(Dataset entries)
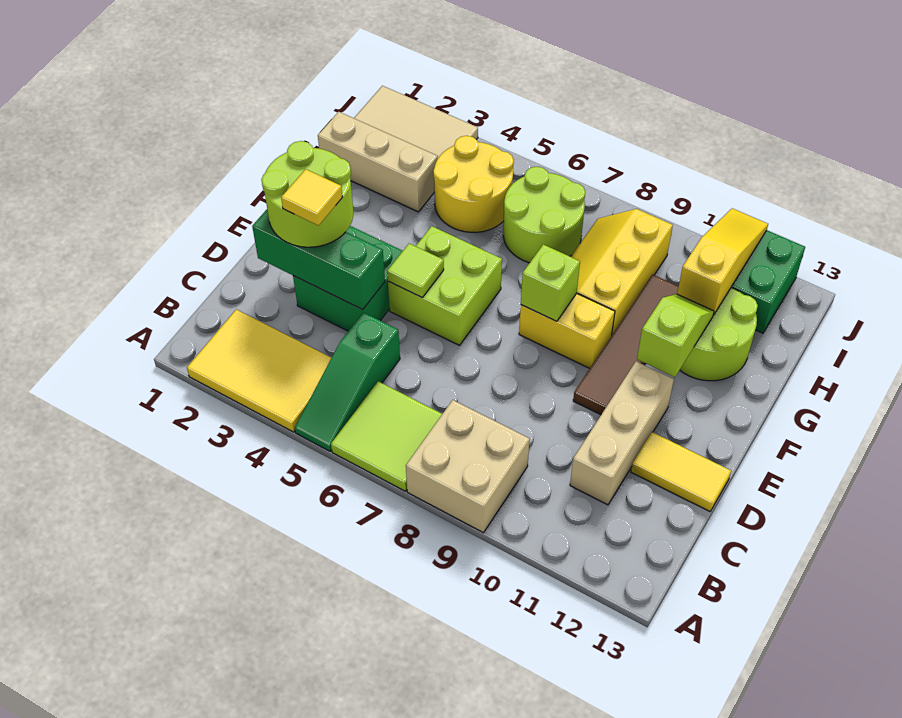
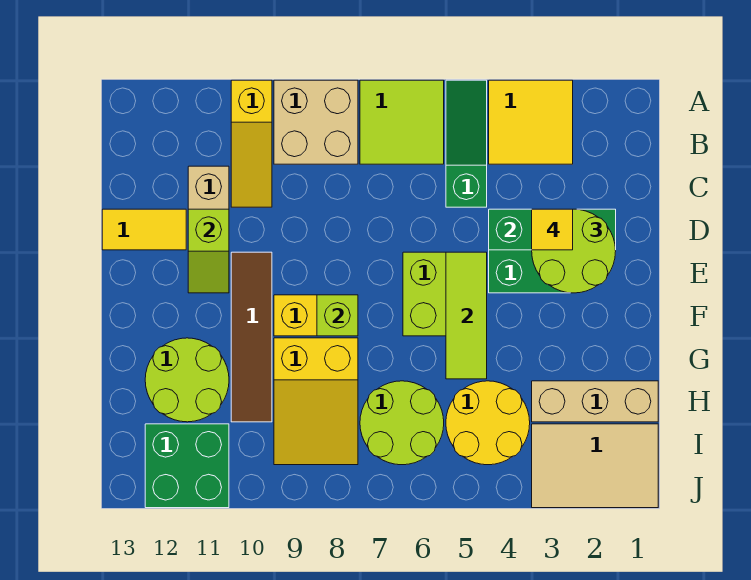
yellow tile A2:B4 level 1 -> yellow tile A3:B4 level 1
lime tile E5 level 2 -> lime tile E5:G5 level 2
lime slope F11:G11 level 2 top F -> lime slope D11:E11 level 2 top D
yellow slope G8:I9 level 1 top 9 -> yellow slope G8:I9 level 1 top G
yellow slope H11:J11 level 2 top H -> yellow slope A10:C10 level 1 top A

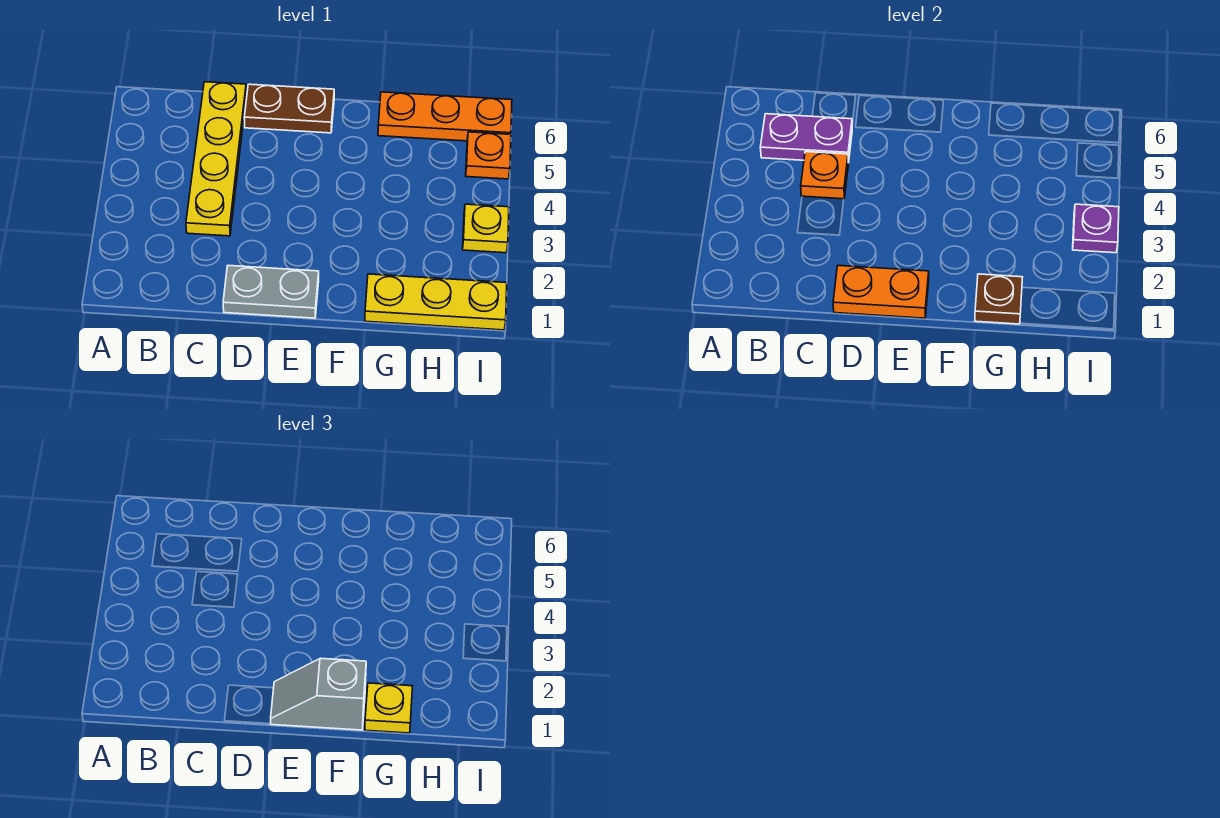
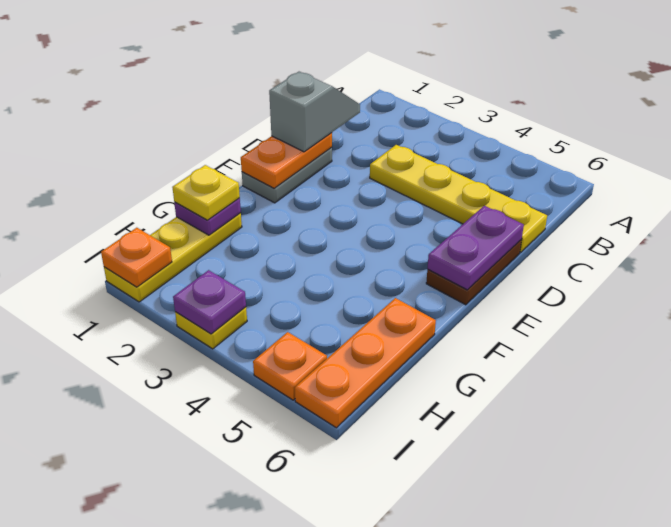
purple plate B5:C5 level 2 -> purple plate D6:E6 level 2
orange plate C4 level 2 -> orange plate I1 level 2
grey slope E1:F1 level 3 top F -> grey slope C1:D1 level 3 top D
brown plate G1 level 2 -> purple plate G1 level 2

## [Work item]
With the line containing "purple plate B5:C5" as the start and the last line of the entries as the end, print that whole span exactly.

## [Exercise response]
purple plate B5:C5 level 2 -> purple plate D6:E6 level 2
orange plate C4 level 2 -> orange plate I1 level 2
grey slope E1:F1 level 3 top F -> grey slope C1:D1 level 3 top D
brown plate G1 level 2 -> purple plate G1 level 2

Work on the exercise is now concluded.